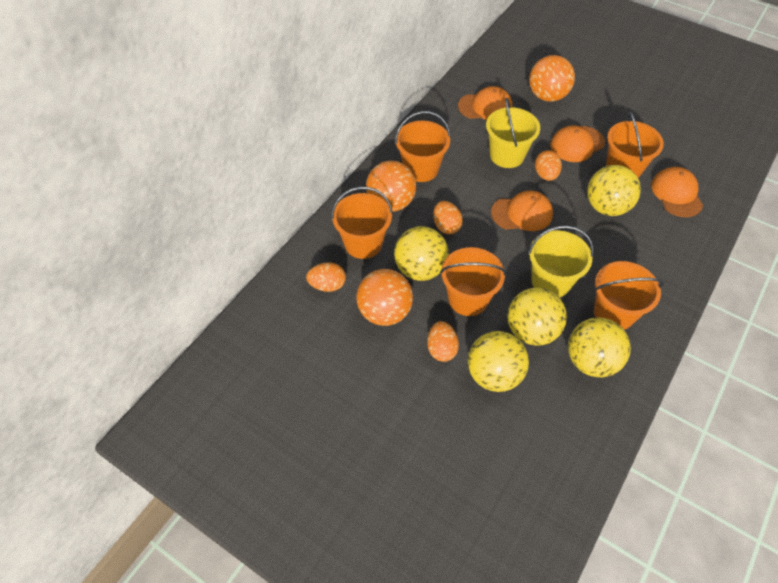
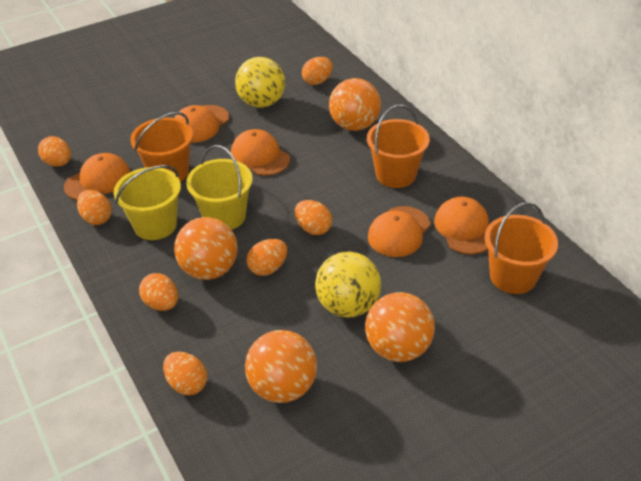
orange ball: [356,269,413,326] [366,161,416,212] [529,55,575,102] = 3 -> [174,217,238,280] [245,330,317,403] [329,78,381,131] [365,292,435,362] = 4
orange bucket: [331,187,393,259] [395,111,451,182] [440,247,506,316] [594,261,664,330] [606,112,664,178] = 5 -> [130,112,193,182] [367,105,430,188] [485,202,558,294] = 3
orange cap: [458,86,513,120] [491,191,553,231] [550,125,605,162] [651,167,703,217] = 4 -> [64,153,130,200] [174,105,229,143] [231,129,290,176] [368,206,431,257] [434,197,489,255] = 5
orange egg: [306,263,346,292] [427,321,459,362] [433,201,463,235] [535,150,562,181] = 4 -> [38,136,71,167] [77,190,112,225] [139,273,178,311] [163,352,207,395] [247,239,287,276] [295,200,332,235] [302,57,333,85] = 7
yellow ball: [394,226,448,281] [468,331,529,392] [507,287,567,346] [568,318,631,377] [587,165,641,216] = 5 -> [235,57,285,108] [315,251,381,318] = 2

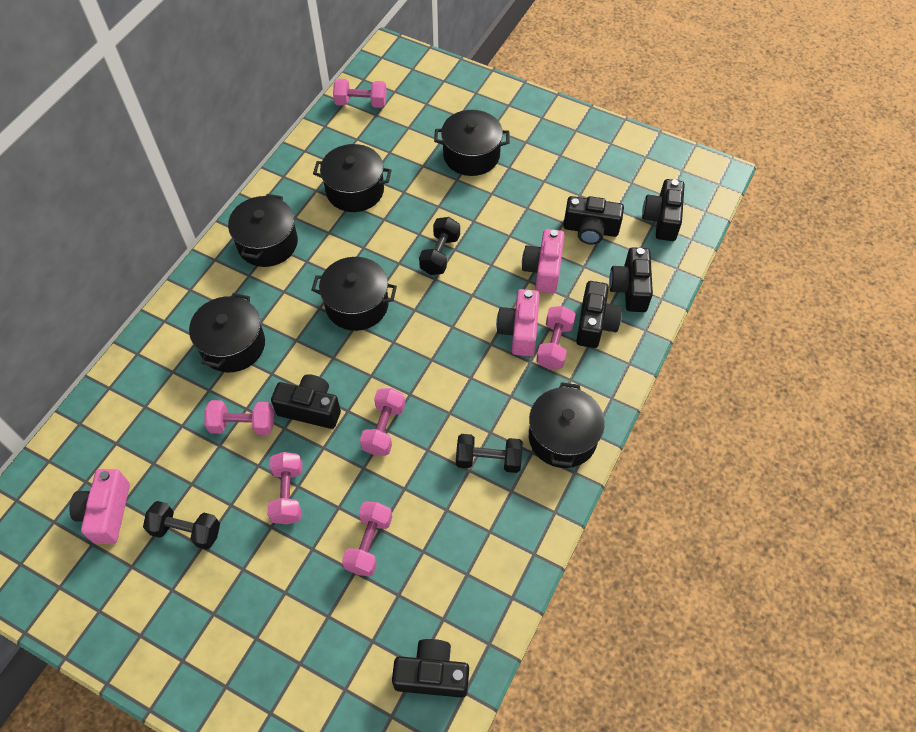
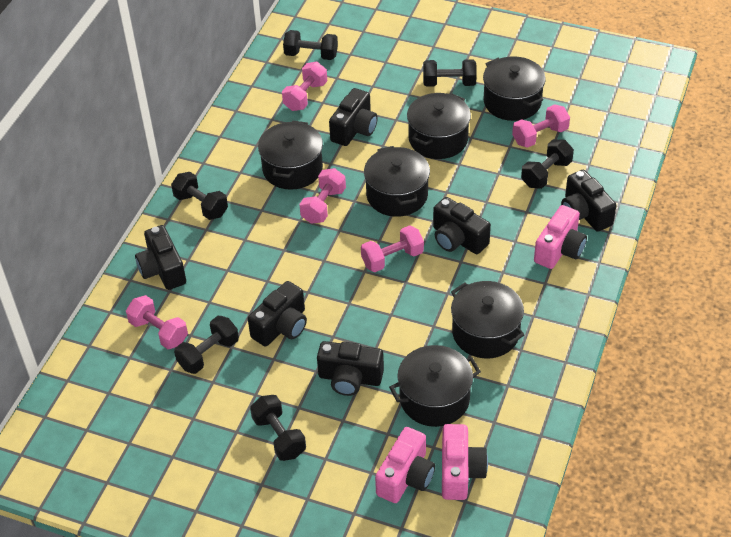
black dumbbell: [143,501,220,550] [419,217,460,275] [456,434,523,473] = 3 -> [171,172,228,220] [174,316,239,374] [250,395,306,461] [283,30,338,60] [423,59,477,87] [521,139,574,189] = 6
pink dumbbell: [204,400,274,435] [267,452,302,525] [333,79,387,108] [342,501,392,576] [360,388,405,456] [536,306,576,369] = 6 -> [126,295,188,349] [282,62,327,111] [299,168,346,224] [361,225,424,272] [512,104,570,148] = 5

◆ The problem
A verbatim copy of every record is required, with all pictures excluded.

◆ Response
orange ball: [356,269,413,326] [366,161,416,212] [529,55,575,102] = 3 -> [174,217,238,280] [245,330,317,403] [329,78,381,131] [365,292,435,362] = 4
orange bucket: [331,187,393,259] [395,111,451,182] [440,247,506,316] [594,261,664,330] [606,112,664,178] = 5 -> [130,112,193,182] [367,105,430,188] [485,202,558,294] = 3
orange cap: [458,86,513,120] [491,191,553,231] [550,125,605,162] [651,167,703,217] = 4 -> [64,153,130,200] [174,105,229,143] [231,129,290,176] [368,206,431,257] [434,197,489,255] = 5
orange egg: [306,263,346,292] [427,321,459,362] [433,201,463,235] [535,150,562,181] = 4 -> [38,136,71,167] [77,190,112,225] [139,273,178,311] [163,352,207,395] [247,239,287,276] [295,200,332,235] [302,57,333,85] = 7
yellow ball: [394,226,448,281] [468,331,529,392] [507,287,567,346] [568,318,631,377] [587,165,641,216] = 5 -> [235,57,285,108] [315,251,381,318] = 2

black dumbbell: [143,501,220,550] [419,217,460,275] [456,434,523,473] = 3 -> [171,172,228,220] [174,316,239,374] [250,395,306,461] [283,30,338,60] [423,59,477,87] [521,139,574,189] = 6
pink dumbbell: [204,400,274,435] [267,452,302,525] [333,79,387,108] [342,501,392,576] [360,388,405,456] [536,306,576,369] = 6 -> [126,295,188,349] [282,62,327,111] [299,168,346,224] [361,225,424,272] [512,104,570,148] = 5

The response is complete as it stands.